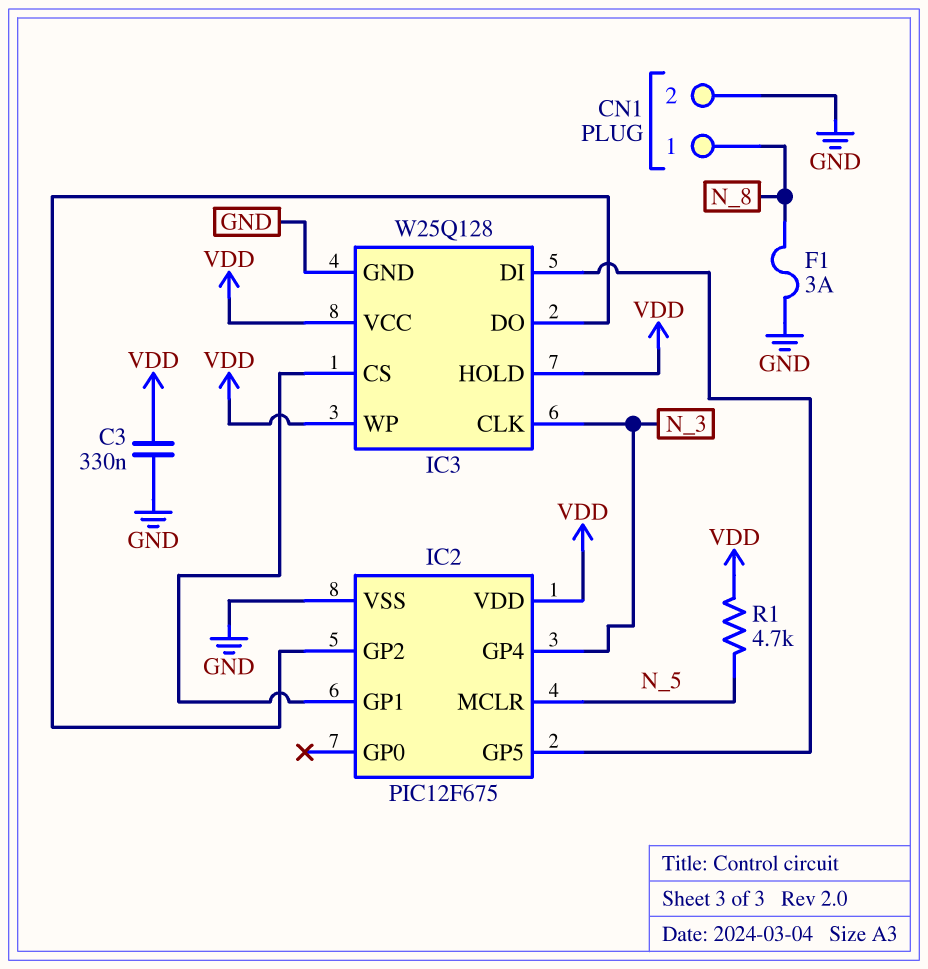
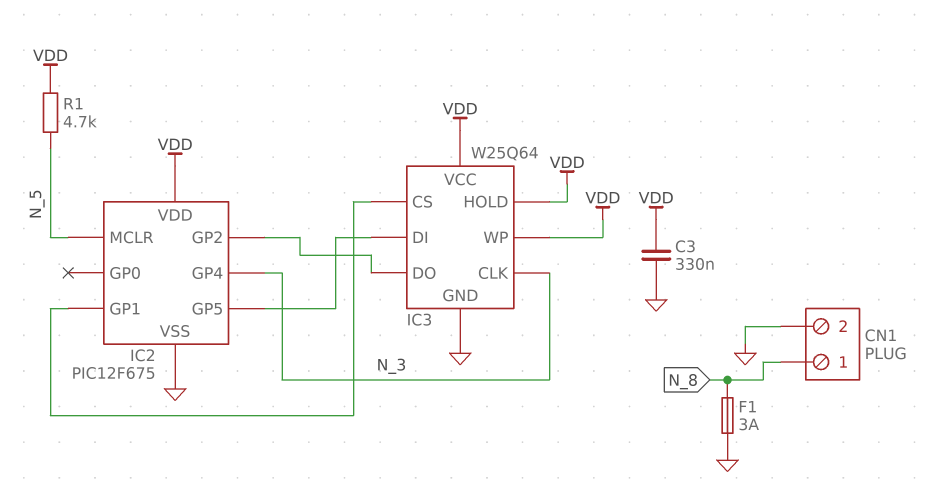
IC3: W25Q128 -> W25Q64

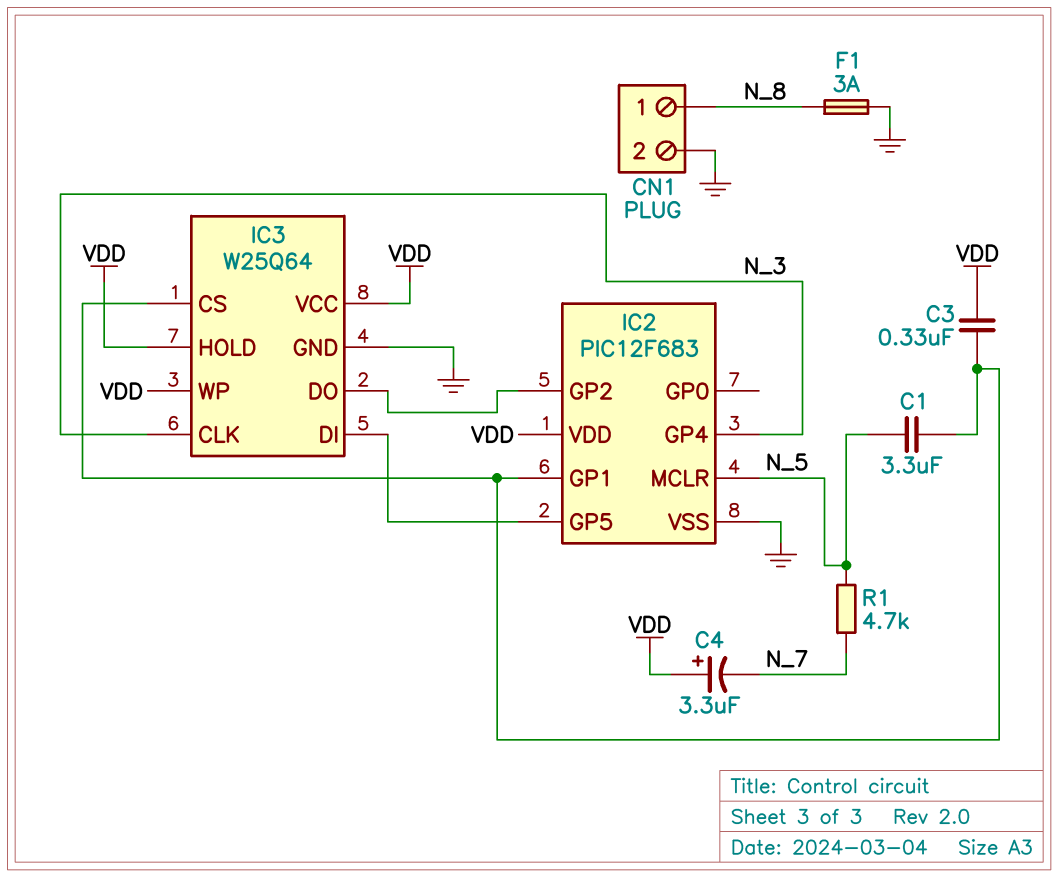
C1: none -> 3.3uF (IC2/GP1, N_5)
C3: 330nF (GND, VDD) -> 330nF (IC2/GP1, VDD)
C4: none -> 3.3uF (plus VDD, minus N_7)
IC2: PIC12F675 -> PIC12F683
R1: 4.7k (N_5, VDD) -> 4.7k (N_5, N_7)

> **YOUR GOAL**:
Working through the records, find each line containing the word "none" and copy it.

> **EXERCISE OUTPUT**:
C1: none -> 3.3uF (IC2/GP1, N_5)
C4: none -> 3.3uF (plus VDD, minus N_7)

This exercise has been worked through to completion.